== What is being asked ==
Copy the lines below word for word, skipping any image.

(Beginning of Data records)

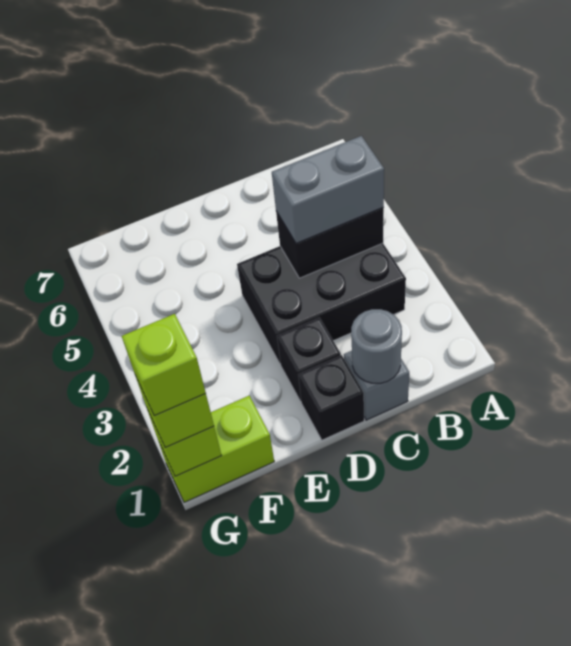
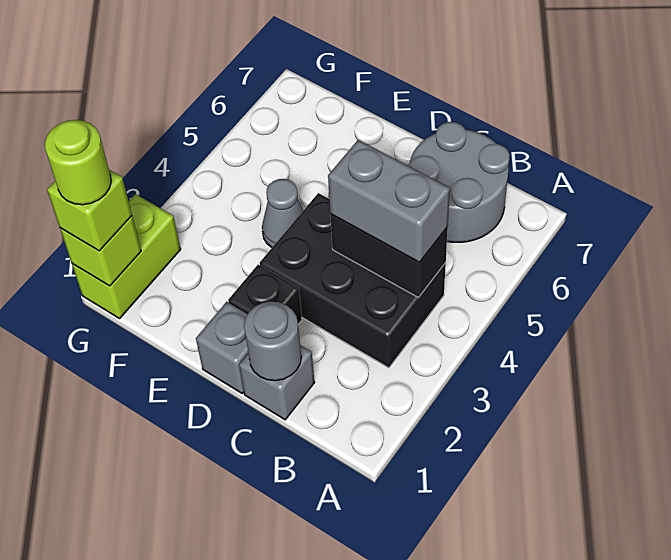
none -> grey round brick B6:C7 level 1
black brick D1 level 1 -> grey brick D1 level 1
none -> grey cone E4 level 1
lime brick F1:G1 level 1 -> lime brick G1:G2 level 1
lime brick G1 level 4 -> lime round brick G1 level 4

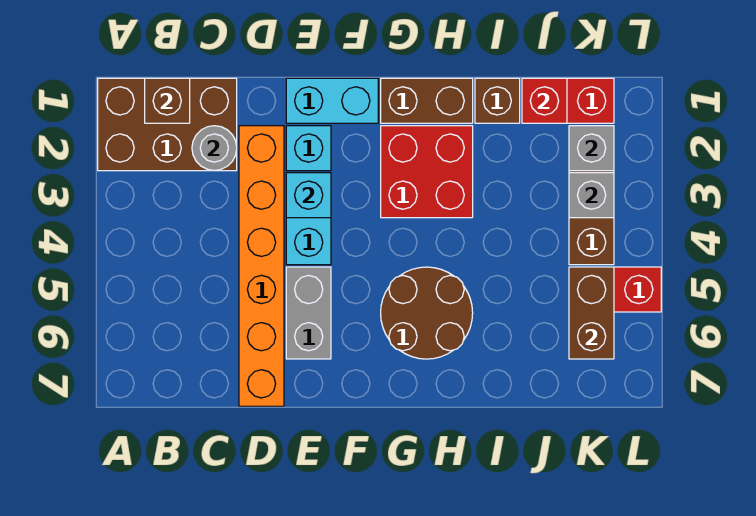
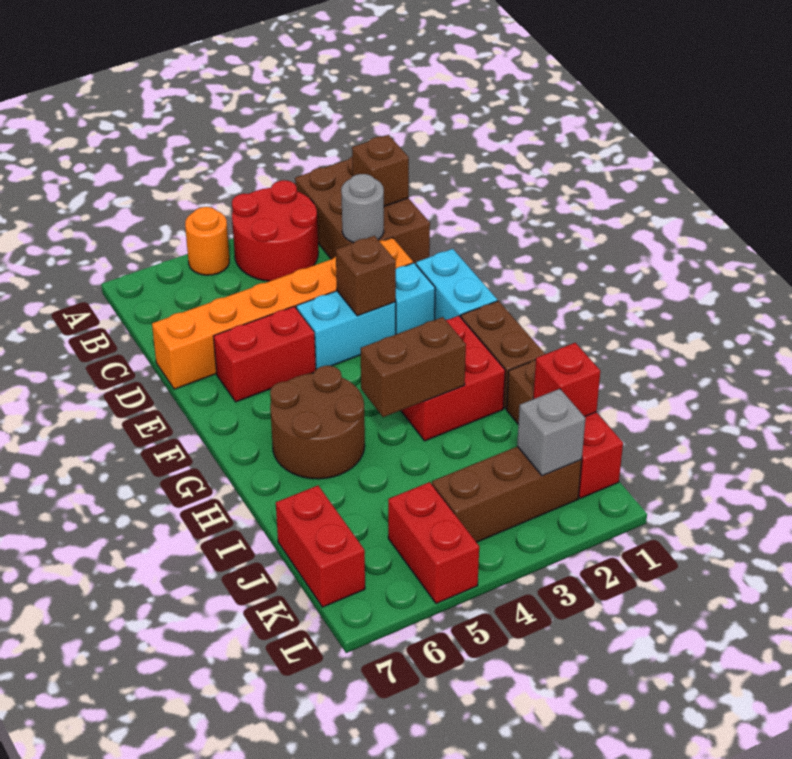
none -> red round brick A3:B4 level 1
none -> orange round brick A5 level 1
cyan brick E3 level 2 -> brown brick E3 level 2
grey brick E5:E6 level 1 -> red brick E5:E6 level 1
none -> red brick J7:K7 level 1
grey brick K3 level 2 -> none
brown brick K5:K6 level 2 -> brown brick H3:H4 level 2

(End of Data records)

== Solved exercise ==
none -> grey round brick B6:C7 level 1
black brick D1 level 1 -> grey brick D1 level 1
none -> grey cone E4 level 1
lime brick F1:G1 level 1 -> lime brick G1:G2 level 1
lime brick G1 level 4 -> lime round brick G1 level 4

none -> red round brick A3:B4 level 1
none -> orange round brick A5 level 1
cyan brick E3 level 2 -> brown brick E3 level 2
grey brick E5:E6 level 1 -> red brick E5:E6 level 1
none -> red brick J7:K7 level 1
grey brick K3 level 2 -> none
brown brick K5:K6 level 2 -> brown brick H3:H4 level 2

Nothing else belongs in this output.